**Task statement**
Make an exact copy of the listing underneath, skipping each picture.

..............................

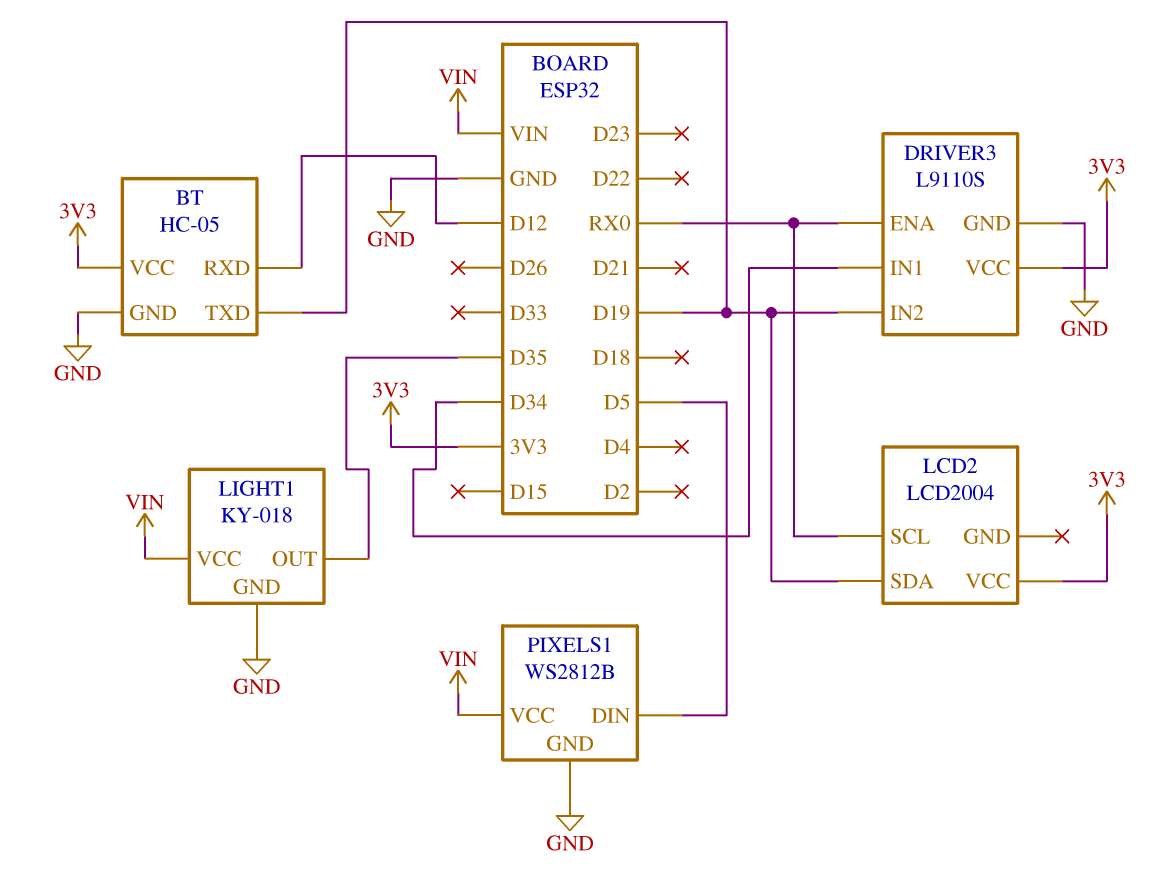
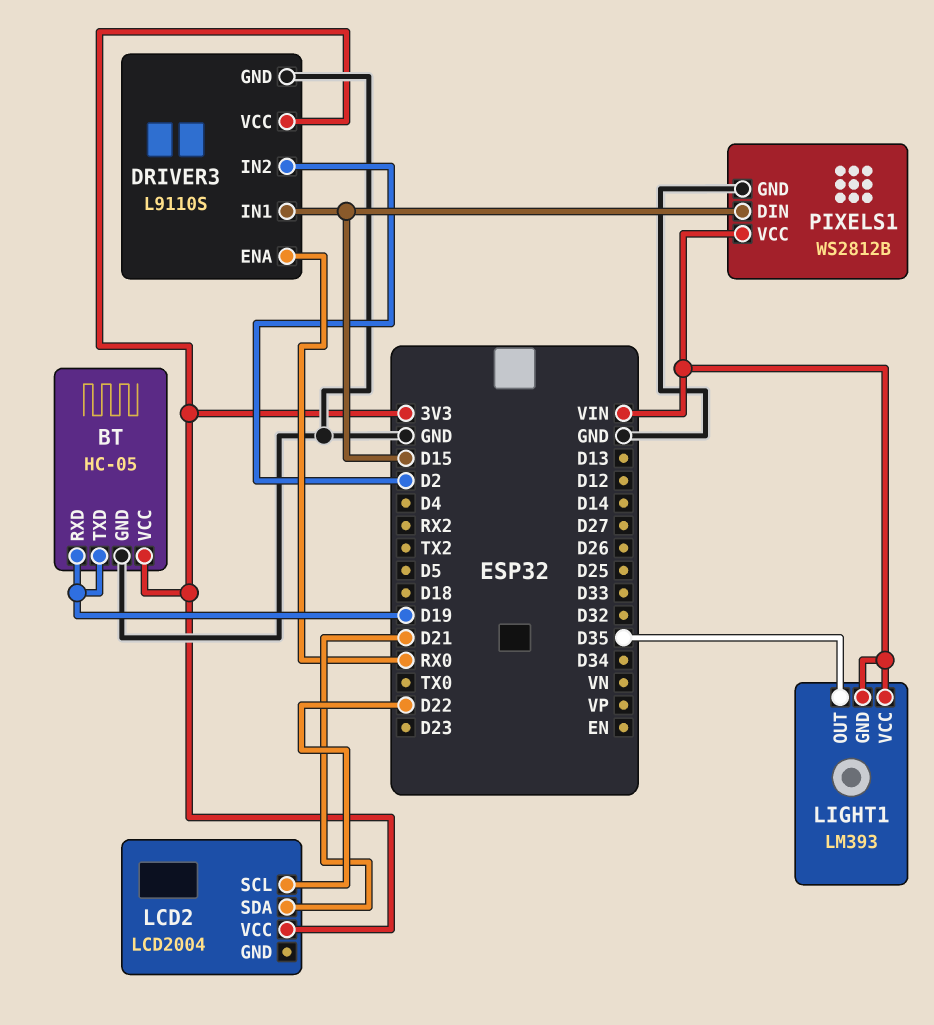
BT pin RXD: D12 -> D19
DRIVER3 pin IN1: D34 -> D15
DRIVER3 pin IN2: D19 -> D2
LCD2 pin SCL: RX0 -> D22
LCD2 pin SDA: D19 -> D21
LIGHT1: KY-018 -> LM393
LIGHT1 pin GND: GND -> VIN
PIXELS1 pin DIN: D5 -> D15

..............................

**Answer to the exercise**
BT pin RXD: D12 -> D19
DRIVER3 pin IN1: D34 -> D15
DRIVER3 pin IN2: D19 -> D2
LCD2 pin SCL: RX0 -> D22
LCD2 pin SDA: D19 -> D21
LIGHT1: KY-018 -> LM393
LIGHT1 pin GND: GND -> VIN
PIXELS1 pin DIN: D5 -> D15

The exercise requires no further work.